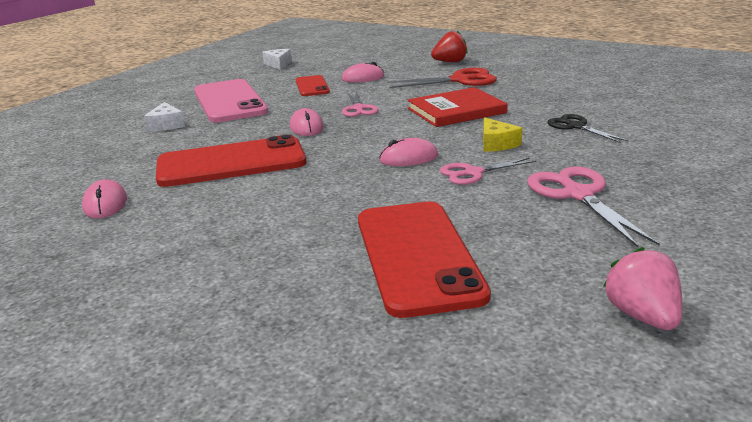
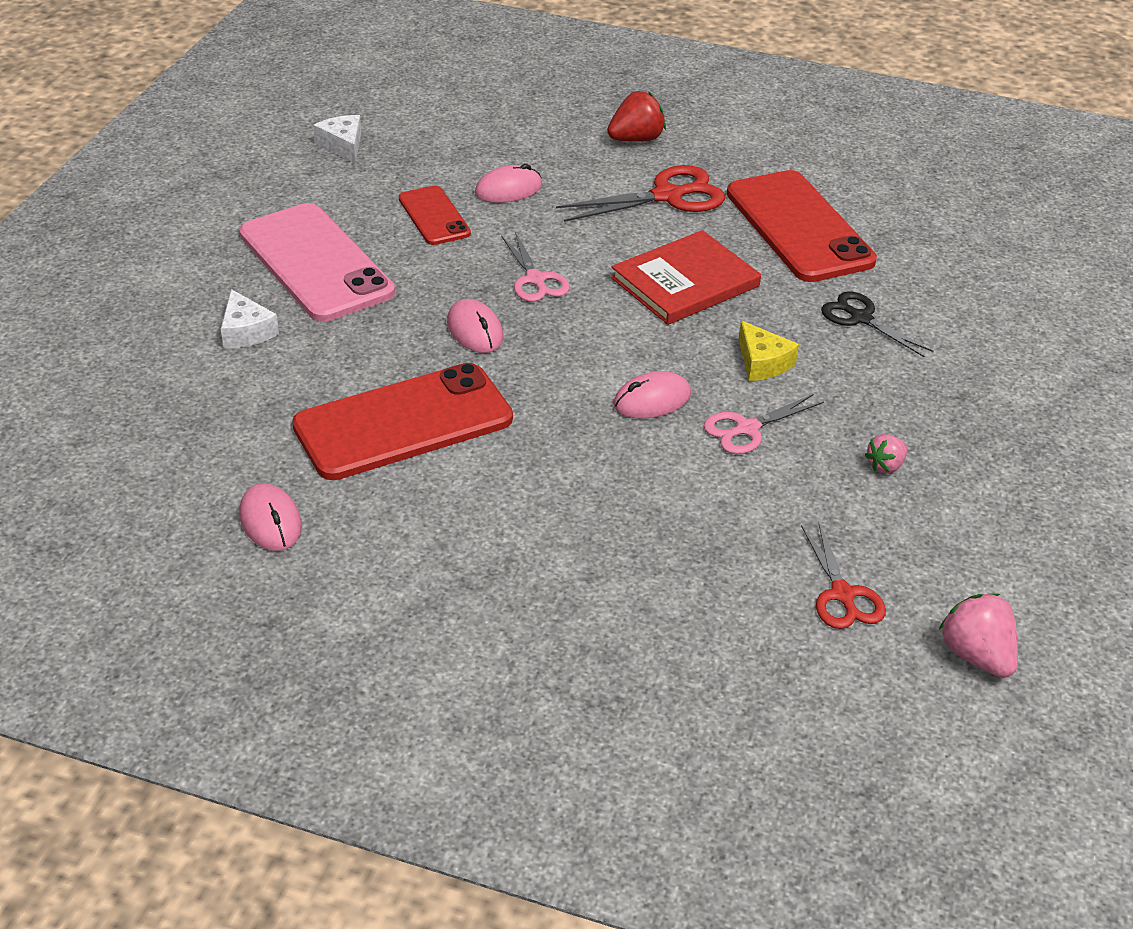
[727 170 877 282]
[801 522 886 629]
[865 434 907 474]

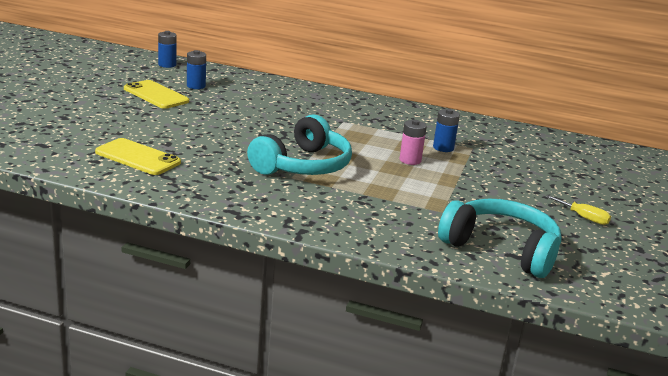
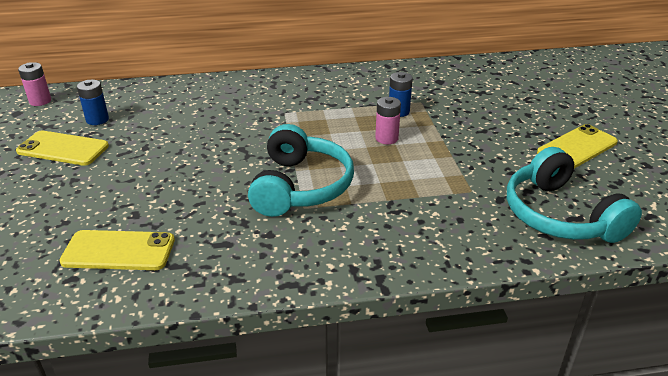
[18 62 51 106]
[507 147 642 243]
[537 124 618 168]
◆ ◆ ◆
§ **Task prompt**:
Verbatim reproduction of every entry is needed, with the images left out.

§ **Response to the exercise**:
[727 170 877 282]
[801 522 886 629]
[865 434 907 474]

[18 62 51 106]
[507 147 642 243]
[537 124 618 168]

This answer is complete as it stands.